INSTRUCTIONS TO FOLLOW => Among the lines of data below, reproduce only those from the one with "brown nut [414,321,471,372]" through the one with "yellow fork [325,212,436,225]", exactly as they stand, both ends included.

---

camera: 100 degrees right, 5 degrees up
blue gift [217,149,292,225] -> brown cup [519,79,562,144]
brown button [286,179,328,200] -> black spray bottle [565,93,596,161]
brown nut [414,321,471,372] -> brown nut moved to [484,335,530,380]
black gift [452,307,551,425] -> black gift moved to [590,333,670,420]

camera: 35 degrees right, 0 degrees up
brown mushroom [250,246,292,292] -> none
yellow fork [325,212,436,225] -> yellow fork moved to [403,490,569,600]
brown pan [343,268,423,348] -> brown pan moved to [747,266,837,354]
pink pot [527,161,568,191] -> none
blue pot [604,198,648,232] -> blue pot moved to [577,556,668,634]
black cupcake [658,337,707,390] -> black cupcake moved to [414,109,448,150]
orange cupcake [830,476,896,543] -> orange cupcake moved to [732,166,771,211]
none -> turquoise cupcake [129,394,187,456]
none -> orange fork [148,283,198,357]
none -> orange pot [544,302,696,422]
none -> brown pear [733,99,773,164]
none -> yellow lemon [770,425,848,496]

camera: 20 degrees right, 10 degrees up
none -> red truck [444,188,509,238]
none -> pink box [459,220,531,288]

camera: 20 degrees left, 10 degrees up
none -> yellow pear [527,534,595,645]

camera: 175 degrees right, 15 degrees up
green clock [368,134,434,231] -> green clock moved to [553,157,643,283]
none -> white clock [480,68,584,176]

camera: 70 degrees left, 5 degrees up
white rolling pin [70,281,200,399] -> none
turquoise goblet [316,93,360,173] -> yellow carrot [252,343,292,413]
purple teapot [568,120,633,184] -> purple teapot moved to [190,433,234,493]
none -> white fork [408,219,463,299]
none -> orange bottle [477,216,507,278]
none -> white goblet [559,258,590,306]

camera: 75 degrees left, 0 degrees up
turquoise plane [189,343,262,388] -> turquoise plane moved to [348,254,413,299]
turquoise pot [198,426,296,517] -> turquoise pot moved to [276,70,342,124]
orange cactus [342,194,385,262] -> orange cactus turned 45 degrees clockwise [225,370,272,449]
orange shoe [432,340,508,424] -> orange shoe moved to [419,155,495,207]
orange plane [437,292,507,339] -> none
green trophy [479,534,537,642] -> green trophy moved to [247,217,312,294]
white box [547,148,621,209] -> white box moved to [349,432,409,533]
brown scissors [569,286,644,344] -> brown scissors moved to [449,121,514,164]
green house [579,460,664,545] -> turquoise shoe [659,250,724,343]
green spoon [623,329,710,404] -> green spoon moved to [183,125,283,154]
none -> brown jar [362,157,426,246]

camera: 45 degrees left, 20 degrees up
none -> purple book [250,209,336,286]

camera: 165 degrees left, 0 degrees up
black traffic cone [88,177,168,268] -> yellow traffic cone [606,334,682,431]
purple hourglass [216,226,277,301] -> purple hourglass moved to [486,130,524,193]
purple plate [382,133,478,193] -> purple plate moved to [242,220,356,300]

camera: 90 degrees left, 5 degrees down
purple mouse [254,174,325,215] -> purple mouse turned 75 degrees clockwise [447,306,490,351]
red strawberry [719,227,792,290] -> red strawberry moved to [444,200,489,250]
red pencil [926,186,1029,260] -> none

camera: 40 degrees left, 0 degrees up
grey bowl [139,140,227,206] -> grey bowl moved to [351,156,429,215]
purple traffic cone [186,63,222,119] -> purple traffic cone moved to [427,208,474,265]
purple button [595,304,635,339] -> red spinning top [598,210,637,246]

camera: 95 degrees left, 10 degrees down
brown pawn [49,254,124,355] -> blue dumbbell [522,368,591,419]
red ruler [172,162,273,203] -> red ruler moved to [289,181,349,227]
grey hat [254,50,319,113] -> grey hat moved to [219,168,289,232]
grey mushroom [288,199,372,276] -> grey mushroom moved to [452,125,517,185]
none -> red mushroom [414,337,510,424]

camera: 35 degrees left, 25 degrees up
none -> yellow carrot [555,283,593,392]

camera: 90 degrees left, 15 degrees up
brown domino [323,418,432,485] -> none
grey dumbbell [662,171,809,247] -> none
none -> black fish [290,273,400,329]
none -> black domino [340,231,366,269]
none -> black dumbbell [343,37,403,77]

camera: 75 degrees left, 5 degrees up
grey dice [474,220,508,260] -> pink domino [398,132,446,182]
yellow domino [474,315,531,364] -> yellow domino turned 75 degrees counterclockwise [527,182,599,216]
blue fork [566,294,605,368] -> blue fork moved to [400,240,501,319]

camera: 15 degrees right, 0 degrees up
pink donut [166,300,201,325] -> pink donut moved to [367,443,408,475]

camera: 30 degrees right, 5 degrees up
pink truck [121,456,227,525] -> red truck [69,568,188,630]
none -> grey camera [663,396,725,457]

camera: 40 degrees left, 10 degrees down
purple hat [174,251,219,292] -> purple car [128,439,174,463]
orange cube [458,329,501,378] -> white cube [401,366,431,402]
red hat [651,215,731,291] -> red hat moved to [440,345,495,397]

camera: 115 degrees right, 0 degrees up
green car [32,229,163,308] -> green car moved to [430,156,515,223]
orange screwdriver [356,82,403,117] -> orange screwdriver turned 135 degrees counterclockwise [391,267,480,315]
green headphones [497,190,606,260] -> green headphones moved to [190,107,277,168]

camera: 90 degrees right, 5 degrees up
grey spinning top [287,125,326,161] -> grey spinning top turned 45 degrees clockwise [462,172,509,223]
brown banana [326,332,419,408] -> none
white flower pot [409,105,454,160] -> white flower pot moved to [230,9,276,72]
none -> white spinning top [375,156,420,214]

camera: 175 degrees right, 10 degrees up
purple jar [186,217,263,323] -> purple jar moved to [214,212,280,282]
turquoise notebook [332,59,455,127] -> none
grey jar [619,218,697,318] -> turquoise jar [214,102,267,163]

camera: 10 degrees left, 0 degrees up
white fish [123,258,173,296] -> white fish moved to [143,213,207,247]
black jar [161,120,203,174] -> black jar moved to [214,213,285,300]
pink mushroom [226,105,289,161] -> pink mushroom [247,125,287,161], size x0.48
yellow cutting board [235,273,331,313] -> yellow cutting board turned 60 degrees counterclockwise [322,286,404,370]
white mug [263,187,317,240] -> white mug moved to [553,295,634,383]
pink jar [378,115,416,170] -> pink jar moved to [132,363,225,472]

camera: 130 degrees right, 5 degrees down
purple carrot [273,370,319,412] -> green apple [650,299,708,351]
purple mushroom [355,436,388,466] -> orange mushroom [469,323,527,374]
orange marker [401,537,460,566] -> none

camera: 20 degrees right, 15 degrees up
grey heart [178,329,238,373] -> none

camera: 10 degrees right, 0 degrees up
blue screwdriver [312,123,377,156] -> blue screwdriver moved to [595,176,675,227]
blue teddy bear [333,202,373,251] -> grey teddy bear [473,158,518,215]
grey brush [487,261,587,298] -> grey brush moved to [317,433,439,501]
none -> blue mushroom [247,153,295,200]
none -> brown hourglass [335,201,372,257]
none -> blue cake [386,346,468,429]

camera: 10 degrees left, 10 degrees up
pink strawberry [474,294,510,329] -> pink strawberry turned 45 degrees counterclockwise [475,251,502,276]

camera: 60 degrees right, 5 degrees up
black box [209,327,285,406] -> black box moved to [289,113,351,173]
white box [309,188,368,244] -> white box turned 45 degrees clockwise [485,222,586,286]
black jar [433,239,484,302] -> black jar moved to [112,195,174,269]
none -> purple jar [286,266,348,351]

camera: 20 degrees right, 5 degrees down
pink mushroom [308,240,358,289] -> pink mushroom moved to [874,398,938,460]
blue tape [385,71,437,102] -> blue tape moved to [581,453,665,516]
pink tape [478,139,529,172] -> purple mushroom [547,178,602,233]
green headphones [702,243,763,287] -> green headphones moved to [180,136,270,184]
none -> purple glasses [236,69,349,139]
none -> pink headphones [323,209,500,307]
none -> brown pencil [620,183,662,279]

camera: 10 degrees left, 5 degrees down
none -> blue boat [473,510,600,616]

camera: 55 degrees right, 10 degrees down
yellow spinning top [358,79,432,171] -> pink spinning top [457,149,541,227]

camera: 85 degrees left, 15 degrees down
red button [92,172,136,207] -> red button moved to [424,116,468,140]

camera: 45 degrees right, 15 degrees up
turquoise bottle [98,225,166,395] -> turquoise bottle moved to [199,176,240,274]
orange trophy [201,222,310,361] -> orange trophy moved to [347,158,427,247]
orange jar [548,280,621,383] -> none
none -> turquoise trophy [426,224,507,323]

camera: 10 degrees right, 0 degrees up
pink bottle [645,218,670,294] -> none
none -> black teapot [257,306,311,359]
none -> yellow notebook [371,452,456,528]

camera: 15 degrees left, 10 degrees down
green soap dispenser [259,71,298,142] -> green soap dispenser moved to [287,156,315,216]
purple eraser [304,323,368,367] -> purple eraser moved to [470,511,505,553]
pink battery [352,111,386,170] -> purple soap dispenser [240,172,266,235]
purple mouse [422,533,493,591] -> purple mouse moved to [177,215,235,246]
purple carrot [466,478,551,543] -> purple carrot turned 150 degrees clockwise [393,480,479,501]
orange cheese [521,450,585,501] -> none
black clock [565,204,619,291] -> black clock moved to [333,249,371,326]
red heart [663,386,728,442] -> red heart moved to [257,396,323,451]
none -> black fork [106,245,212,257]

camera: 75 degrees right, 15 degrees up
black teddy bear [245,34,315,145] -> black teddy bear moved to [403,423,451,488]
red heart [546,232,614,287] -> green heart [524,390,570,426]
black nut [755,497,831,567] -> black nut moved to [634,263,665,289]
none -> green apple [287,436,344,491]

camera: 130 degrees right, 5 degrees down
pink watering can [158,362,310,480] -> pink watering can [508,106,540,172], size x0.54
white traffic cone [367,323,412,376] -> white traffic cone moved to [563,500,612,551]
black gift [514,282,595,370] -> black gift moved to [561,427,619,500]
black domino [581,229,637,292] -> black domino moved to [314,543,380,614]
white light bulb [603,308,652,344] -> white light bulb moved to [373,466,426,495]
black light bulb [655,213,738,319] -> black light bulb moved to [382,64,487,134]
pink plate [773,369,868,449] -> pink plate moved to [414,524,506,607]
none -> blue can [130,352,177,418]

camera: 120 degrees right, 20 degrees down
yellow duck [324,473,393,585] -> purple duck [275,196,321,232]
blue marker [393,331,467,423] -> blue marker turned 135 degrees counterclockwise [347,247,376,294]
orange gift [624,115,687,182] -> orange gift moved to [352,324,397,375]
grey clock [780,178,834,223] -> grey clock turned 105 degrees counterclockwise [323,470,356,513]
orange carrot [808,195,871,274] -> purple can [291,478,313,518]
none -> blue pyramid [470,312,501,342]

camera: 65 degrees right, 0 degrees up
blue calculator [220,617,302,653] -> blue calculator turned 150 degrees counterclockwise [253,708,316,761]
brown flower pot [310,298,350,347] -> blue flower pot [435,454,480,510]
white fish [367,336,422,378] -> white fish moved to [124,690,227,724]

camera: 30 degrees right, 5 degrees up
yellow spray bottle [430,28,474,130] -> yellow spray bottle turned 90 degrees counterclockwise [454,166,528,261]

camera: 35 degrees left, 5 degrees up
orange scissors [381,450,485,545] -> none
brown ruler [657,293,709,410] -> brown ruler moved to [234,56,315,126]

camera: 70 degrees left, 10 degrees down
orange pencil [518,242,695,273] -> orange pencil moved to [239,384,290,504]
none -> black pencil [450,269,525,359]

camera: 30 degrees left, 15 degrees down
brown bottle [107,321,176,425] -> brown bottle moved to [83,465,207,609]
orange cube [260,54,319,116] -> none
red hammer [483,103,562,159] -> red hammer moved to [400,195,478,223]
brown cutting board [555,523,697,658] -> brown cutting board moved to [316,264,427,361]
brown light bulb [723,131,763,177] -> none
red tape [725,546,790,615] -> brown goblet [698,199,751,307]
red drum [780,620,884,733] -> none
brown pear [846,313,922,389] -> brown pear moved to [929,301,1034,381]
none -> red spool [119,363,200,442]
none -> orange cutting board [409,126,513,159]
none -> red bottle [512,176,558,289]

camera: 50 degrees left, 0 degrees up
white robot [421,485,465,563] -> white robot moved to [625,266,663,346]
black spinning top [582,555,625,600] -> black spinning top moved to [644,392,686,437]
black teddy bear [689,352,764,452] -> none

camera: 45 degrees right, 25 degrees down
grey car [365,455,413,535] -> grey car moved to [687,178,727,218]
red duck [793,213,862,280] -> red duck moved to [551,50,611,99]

---

SOLVED PROBLEM =>
brown nut [414,321,471,372] -> brown nut moved to [484,335,530,380]
black gift [452,307,551,425] -> black gift moved to [590,333,670,420]

camera: 35 degrees right, 0 degrees up
brown mushroom [250,246,292,292] -> none
yellow fork [325,212,436,225] -> yellow fork moved to [403,490,569,600]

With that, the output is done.